== WHAT IS NEEDED ==
Output each record exactly, excluding pictures.

== LISTED RECORDS ==
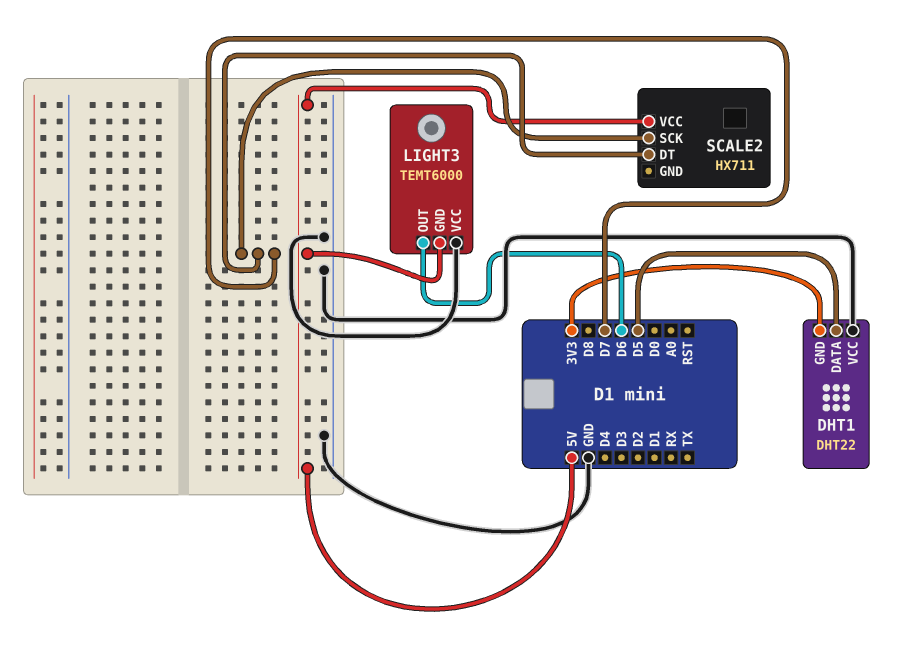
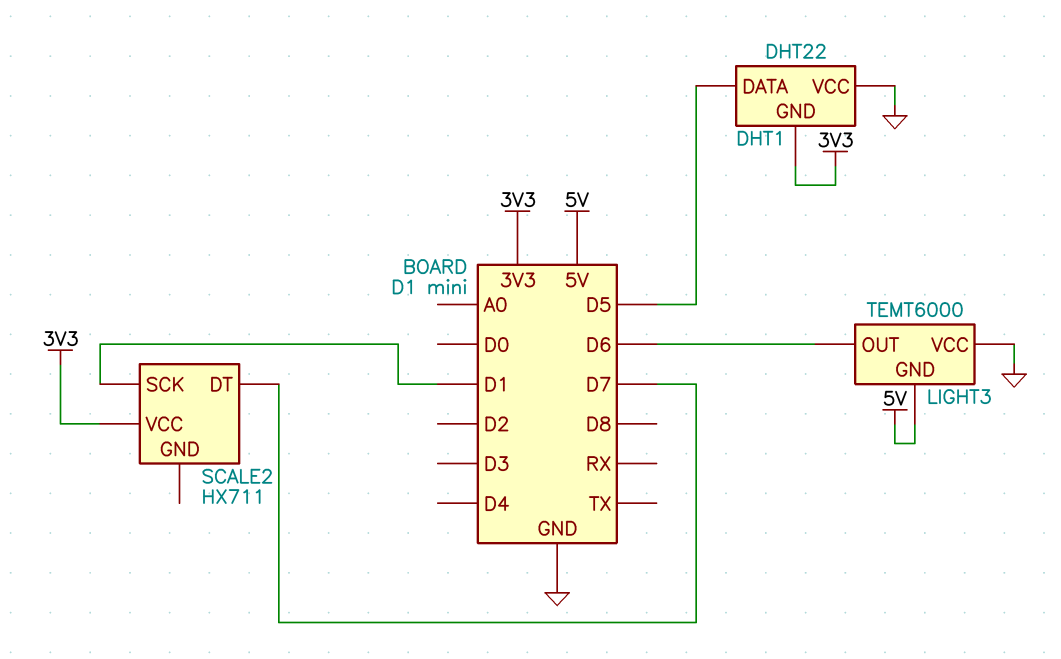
SCALE2 pin SCK: D7 -> D1
SCALE2 pin VCC: 5V -> 3V3

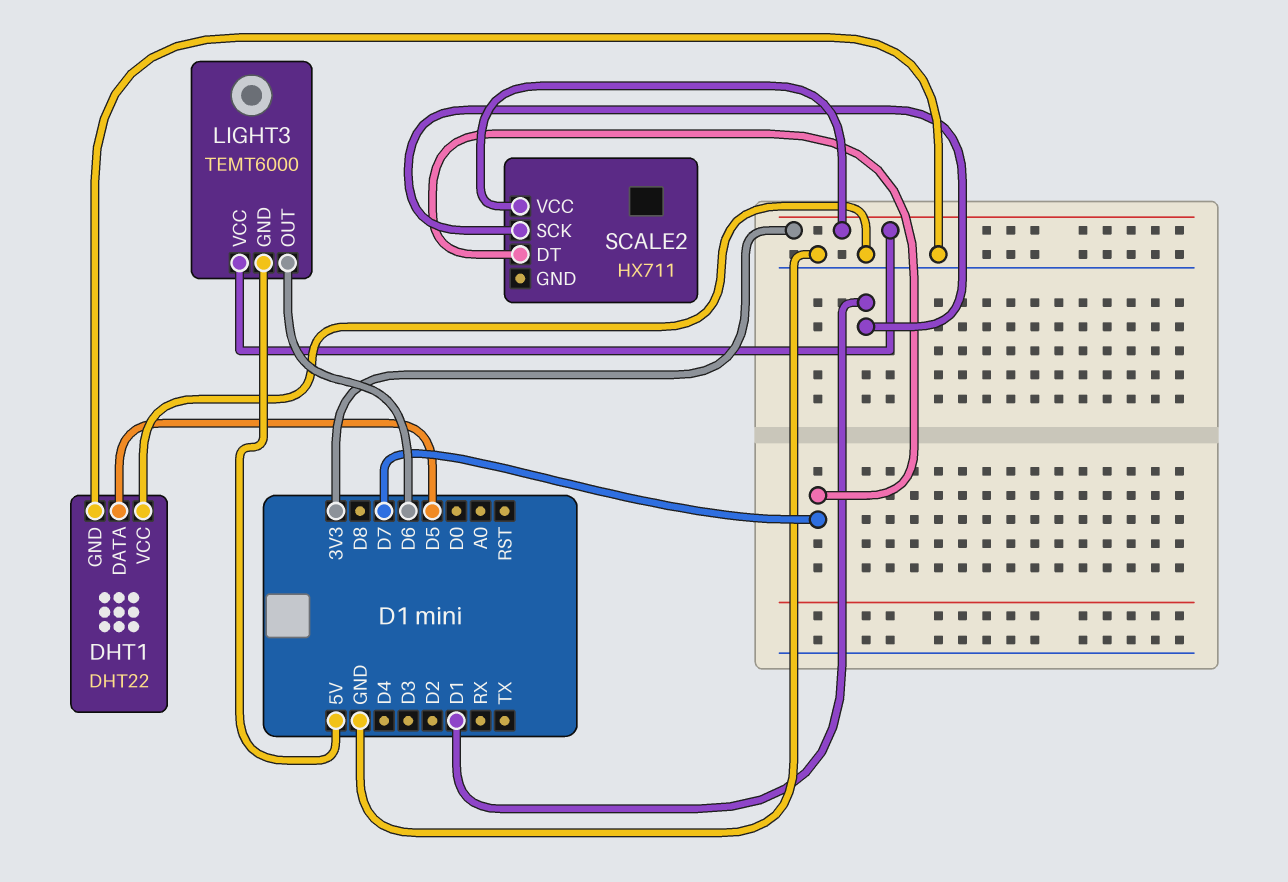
DHT1 pin GND: 3V3 -> GND
LIGHT3 pin VCC: GND -> 3V3

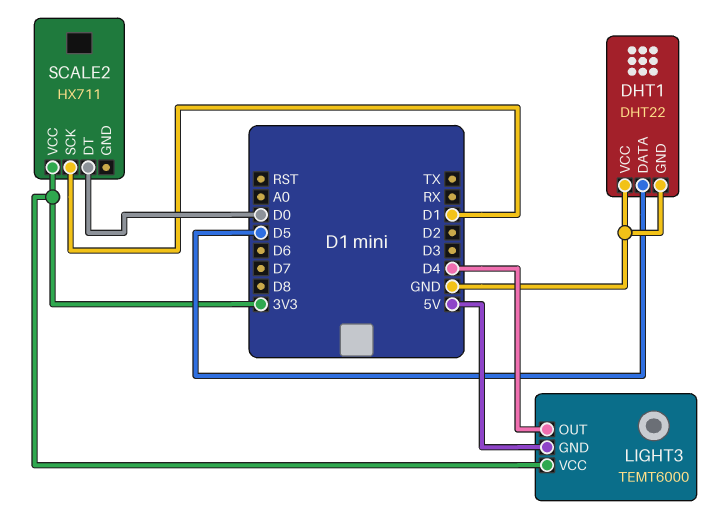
LIGHT3 pin OUT: D6 -> D4
SCALE2 pin DT: D7 -> D0

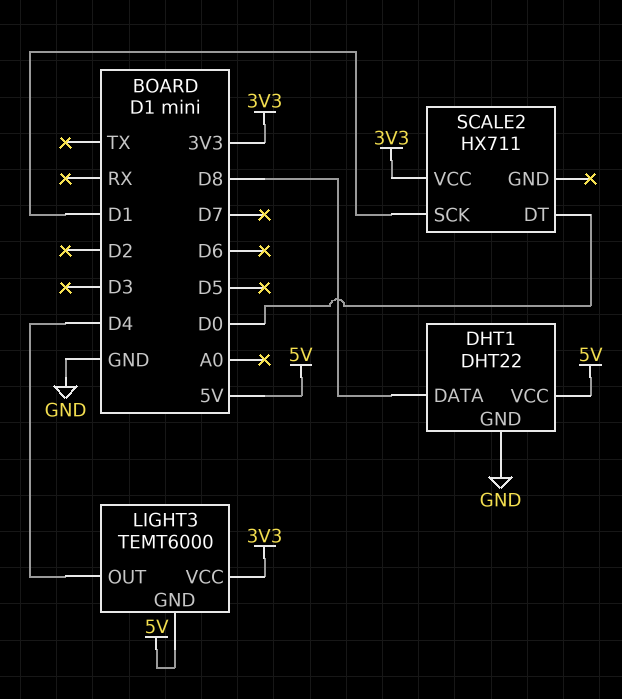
DHT1 pin DATA: D5 -> D8
DHT1 pin VCC: GND -> 5V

== TASK ANSWER ==
SCALE2 pin SCK: D7 -> D1
SCALE2 pin VCC: 5V -> 3V3

DHT1 pin GND: 3V3 -> GND
LIGHT3 pin VCC: GND -> 3V3

LIGHT3 pin OUT: D6 -> D4
SCALE2 pin DT: D7 -> D0

DHT1 pin DATA: D5 -> D8
DHT1 pin VCC: GND -> 5V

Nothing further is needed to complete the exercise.